Activity
Using the records below, give again exactly the lines from the line that contains "HALL2 pin OUT: D6 -> D2" through the line that contains "GAS pin DO: D1 -> D5", both ends included, and only those.

Dataset entries

○ ○ ○ ○ ○ ○ ○

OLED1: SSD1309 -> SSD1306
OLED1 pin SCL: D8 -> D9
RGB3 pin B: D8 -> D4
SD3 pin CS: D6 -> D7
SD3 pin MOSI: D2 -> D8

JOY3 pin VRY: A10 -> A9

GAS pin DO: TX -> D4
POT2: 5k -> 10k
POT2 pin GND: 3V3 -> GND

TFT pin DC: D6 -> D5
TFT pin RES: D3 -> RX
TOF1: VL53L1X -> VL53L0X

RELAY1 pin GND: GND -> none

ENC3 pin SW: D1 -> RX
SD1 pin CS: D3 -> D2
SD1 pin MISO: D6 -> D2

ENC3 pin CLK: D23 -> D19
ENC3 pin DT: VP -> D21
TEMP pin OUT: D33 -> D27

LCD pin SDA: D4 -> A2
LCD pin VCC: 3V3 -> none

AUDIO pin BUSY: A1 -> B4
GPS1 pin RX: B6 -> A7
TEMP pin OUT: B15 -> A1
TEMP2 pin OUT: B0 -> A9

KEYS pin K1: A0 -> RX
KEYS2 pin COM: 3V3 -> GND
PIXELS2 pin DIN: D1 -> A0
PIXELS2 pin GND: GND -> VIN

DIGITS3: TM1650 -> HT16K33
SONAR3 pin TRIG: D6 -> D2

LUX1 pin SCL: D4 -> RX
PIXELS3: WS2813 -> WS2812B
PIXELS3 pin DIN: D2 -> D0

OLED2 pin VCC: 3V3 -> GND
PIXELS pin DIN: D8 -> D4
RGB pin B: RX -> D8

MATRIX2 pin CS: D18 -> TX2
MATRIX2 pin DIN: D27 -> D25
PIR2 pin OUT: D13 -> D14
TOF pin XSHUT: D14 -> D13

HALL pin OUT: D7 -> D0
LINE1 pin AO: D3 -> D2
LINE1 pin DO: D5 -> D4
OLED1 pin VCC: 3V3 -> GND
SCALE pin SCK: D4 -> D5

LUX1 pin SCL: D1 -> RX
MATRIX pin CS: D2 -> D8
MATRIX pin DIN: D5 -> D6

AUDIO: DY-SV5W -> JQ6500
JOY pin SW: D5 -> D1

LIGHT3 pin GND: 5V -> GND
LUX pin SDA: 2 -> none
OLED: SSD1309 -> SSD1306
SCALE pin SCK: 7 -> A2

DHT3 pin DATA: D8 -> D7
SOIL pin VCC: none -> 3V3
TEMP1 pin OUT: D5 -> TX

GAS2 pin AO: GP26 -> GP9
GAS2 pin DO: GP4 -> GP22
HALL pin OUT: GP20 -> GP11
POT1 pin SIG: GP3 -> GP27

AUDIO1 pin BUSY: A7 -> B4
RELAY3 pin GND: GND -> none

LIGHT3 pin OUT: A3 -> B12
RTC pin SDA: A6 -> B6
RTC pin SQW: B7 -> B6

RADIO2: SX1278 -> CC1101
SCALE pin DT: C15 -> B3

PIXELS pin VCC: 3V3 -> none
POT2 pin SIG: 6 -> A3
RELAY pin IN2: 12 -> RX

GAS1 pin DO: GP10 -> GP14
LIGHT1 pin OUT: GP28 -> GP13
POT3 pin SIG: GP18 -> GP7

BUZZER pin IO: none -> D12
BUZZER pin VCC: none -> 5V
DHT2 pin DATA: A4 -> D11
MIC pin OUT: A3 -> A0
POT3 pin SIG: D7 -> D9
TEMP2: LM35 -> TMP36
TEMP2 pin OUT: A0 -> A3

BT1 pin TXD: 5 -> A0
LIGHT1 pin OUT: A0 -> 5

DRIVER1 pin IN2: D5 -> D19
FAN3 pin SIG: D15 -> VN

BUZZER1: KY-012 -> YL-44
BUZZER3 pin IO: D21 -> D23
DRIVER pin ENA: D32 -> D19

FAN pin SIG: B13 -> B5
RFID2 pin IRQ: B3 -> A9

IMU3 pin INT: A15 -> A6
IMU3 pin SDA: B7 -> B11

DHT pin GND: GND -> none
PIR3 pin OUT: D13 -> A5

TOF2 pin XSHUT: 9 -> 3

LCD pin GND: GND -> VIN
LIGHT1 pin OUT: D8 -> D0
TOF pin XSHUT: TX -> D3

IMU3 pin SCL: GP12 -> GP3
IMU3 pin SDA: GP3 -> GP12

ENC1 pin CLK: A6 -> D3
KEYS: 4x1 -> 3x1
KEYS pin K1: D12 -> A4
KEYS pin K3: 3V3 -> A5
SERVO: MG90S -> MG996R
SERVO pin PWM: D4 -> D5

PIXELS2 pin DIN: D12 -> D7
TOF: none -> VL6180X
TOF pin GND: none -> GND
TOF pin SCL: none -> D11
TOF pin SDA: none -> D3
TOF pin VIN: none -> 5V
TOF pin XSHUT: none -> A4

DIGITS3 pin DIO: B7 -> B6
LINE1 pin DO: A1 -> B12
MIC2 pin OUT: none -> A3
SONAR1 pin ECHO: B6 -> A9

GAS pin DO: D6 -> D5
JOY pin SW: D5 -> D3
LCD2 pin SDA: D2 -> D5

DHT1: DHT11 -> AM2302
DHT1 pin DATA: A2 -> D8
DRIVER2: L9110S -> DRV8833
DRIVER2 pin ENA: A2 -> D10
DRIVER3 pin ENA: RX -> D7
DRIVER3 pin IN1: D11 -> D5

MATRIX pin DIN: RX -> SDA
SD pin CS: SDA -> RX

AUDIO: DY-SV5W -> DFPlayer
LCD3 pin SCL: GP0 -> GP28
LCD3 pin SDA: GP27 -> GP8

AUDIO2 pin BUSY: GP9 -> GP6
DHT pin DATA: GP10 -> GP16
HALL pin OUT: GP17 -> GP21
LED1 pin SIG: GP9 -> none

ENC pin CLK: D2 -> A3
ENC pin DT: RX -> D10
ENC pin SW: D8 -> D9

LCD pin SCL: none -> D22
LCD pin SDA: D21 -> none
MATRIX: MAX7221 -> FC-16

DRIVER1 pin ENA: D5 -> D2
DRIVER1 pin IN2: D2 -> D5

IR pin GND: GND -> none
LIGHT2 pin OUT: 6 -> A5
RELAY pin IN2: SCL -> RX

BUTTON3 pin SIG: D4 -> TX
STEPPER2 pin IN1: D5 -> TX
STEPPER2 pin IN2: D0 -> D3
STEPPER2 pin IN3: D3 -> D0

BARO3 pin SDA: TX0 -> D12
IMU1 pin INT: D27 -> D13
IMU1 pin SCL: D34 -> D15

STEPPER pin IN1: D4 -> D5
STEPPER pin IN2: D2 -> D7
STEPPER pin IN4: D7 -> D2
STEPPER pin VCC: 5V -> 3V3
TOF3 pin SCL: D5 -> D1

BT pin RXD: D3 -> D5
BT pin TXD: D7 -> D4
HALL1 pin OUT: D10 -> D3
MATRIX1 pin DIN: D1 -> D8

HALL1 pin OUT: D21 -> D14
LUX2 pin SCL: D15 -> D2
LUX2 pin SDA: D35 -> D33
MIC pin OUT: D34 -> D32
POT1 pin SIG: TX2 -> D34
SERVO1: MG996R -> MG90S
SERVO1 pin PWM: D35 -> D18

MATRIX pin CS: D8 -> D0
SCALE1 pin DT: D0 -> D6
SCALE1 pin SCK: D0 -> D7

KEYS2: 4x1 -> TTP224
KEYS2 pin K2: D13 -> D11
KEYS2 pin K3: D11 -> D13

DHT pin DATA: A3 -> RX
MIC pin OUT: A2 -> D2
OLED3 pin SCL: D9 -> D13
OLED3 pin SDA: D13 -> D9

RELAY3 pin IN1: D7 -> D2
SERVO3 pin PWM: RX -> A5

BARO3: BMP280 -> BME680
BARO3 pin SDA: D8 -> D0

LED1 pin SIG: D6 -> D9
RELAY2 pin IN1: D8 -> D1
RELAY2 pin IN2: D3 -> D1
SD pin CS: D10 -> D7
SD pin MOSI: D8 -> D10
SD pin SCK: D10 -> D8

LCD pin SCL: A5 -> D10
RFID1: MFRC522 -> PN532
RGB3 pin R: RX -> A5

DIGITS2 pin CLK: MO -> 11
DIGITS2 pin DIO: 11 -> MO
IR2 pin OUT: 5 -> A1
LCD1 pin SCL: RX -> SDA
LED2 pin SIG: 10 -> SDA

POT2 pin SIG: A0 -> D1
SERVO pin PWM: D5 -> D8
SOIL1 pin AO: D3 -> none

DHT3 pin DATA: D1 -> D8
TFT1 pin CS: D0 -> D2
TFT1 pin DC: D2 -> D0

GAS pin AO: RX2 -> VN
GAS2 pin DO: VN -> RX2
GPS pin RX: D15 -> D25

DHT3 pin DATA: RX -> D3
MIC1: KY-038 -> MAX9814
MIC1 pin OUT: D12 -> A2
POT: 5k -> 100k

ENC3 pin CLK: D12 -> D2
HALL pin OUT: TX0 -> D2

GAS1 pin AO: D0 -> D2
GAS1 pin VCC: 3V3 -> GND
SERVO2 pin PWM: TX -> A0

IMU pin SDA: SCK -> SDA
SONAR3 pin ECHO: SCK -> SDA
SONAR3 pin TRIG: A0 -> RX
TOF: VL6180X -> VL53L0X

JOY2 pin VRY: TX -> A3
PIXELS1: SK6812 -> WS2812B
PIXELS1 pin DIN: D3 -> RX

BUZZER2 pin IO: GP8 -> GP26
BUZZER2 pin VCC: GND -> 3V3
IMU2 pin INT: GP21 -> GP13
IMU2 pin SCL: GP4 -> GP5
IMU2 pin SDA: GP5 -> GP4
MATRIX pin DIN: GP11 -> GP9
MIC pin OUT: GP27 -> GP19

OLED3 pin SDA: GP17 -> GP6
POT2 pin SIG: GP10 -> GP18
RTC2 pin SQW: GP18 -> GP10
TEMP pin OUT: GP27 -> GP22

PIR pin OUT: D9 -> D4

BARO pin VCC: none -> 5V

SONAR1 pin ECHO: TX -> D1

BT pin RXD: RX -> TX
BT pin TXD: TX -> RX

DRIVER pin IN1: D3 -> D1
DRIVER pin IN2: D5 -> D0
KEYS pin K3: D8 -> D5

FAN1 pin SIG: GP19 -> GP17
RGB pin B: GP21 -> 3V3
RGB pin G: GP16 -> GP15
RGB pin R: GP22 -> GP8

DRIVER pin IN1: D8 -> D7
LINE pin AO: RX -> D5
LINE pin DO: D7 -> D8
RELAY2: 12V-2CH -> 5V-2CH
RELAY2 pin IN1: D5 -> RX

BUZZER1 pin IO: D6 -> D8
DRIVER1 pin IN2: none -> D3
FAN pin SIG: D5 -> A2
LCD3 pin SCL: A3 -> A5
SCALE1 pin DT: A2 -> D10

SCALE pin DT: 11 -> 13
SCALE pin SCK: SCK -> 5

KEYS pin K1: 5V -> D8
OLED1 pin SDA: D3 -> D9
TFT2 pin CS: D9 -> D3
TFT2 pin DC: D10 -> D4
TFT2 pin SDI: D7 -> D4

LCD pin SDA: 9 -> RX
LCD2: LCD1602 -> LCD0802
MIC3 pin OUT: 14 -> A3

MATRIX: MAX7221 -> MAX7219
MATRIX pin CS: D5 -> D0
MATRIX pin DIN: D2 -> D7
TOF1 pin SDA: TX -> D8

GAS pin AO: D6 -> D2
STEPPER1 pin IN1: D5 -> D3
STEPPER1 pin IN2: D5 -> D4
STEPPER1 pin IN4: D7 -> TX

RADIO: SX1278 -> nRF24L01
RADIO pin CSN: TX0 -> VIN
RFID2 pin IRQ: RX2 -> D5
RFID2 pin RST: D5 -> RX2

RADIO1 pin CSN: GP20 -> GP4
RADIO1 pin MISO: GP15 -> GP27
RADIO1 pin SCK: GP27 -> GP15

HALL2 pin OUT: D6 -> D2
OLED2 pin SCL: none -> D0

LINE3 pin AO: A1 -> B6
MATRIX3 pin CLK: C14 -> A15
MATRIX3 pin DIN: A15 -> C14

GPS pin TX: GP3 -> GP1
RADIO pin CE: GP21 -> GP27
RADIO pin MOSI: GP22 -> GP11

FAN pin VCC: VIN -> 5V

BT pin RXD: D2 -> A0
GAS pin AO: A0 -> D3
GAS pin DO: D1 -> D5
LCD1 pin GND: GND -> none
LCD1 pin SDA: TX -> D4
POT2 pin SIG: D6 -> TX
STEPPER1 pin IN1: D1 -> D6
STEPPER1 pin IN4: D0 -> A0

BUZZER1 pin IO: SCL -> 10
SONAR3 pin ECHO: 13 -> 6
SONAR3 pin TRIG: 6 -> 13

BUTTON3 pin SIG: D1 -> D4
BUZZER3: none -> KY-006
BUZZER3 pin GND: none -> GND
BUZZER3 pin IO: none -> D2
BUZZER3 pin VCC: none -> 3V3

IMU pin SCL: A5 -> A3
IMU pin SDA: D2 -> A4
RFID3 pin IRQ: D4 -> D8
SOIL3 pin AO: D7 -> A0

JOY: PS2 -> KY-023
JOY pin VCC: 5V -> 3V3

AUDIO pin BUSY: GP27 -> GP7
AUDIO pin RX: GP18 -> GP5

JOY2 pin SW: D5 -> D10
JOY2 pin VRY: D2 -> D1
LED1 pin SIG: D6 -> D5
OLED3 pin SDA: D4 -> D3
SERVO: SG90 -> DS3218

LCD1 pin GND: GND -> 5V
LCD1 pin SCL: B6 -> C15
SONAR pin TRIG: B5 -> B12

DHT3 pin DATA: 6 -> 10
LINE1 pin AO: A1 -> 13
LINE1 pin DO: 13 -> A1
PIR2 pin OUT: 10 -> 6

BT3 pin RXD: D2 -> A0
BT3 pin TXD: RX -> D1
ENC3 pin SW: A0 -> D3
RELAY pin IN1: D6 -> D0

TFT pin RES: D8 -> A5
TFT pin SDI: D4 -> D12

○ ○ ○ ○ ○ ○ ○

Reply
HALL2 pin OUT: D6 -> D2
OLED2 pin SCL: none -> D0

LINE3 pin AO: A1 -> B6
MATRIX3 pin CLK: C14 -> A15
MATRIX3 pin DIN: A15 -> C14

GPS pin TX: GP3 -> GP1
RADIO pin CE: GP21 -> GP27
RADIO pin MOSI: GP22 -> GP11

FAN pin VCC: VIN -> 5V

BT pin RXD: D2 -> A0
GAS pin AO: A0 -> D3
GAS pin DO: D1 -> D5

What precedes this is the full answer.